=== SOURCE INFORMATION ===
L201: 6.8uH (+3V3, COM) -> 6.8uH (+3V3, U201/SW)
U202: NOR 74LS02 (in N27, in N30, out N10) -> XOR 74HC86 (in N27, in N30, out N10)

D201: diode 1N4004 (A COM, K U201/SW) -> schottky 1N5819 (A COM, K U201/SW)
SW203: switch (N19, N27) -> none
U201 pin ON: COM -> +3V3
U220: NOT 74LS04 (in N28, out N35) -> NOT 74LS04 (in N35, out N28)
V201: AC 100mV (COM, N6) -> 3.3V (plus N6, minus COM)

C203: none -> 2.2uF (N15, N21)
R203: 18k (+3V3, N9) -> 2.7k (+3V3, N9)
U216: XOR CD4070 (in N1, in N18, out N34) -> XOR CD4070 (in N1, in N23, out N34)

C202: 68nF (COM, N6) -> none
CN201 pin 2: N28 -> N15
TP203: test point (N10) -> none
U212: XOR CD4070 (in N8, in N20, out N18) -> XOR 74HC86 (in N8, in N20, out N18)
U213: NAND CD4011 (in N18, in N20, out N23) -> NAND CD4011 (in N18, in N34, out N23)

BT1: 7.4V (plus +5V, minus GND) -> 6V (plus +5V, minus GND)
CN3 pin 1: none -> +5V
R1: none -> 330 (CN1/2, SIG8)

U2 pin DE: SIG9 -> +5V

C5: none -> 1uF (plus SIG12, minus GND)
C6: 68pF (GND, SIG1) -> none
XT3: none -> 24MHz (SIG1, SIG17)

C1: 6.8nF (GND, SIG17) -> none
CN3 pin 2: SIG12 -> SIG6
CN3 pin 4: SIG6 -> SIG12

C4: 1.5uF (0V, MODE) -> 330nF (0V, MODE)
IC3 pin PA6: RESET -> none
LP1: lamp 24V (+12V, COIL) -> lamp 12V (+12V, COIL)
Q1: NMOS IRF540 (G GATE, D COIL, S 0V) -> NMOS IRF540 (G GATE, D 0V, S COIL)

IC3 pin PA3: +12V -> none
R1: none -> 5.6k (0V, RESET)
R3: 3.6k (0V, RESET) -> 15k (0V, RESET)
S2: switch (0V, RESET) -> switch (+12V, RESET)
===
# TASK TO COMPLETE
Working from the records above, write out verbatim only the lines from the line containing "CN201 pin 2: N28 -> N15" through the line containing "R3: 3.6k (0V, RESET) -> 15k (0V, RESET)".

# REPLY TO THE EXERCISE
CN201 pin 2: N28 -> N15
TP203: test point (N10) -> none
U212: XOR CD4070 (in N8, in N20, out N18) -> XOR 74HC86 (in N8, in N20, out N18)
U213: NAND CD4011 (in N18, in N20, out N23) -> NAND CD4011 (in N18, in N34, out N23)

BT1: 7.4V (plus +5V, minus GND) -> 6V (plus +5V, minus GND)
CN3 pin 1: none -> +5V
R1: none -> 330 (CN1/2, SIG8)

U2 pin DE: SIG9 -> +5V

C5: none -> 1uF (plus SIG12, minus GND)
C6: 68pF (GND, SIG1) -> none
XT3: none -> 24MHz (SIG1, SIG17)

C1: 6.8nF (GND, SIG17) -> none
CN3 pin 2: SIG12 -> SIG6
CN3 pin 4: SIG6 -> SIG12

C4: 1.5uF (0V, MODE) -> 330nF (0V, MODE)
IC3 pin PA6: RESET -> none
LP1: lamp 24V (+12V, COIL) -> lamp 12V (+12V, COIL)
Q1: NMOS IRF540 (G GATE, D COIL, S 0V) -> NMOS IRF540 (G GATE, D 0V, S COIL)

IC3 pin PA3: +12V -> none
R1: none -> 5.6k (0V, RESET)
R3: 3.6k (0V, RESET) -> 15k (0V, RESET)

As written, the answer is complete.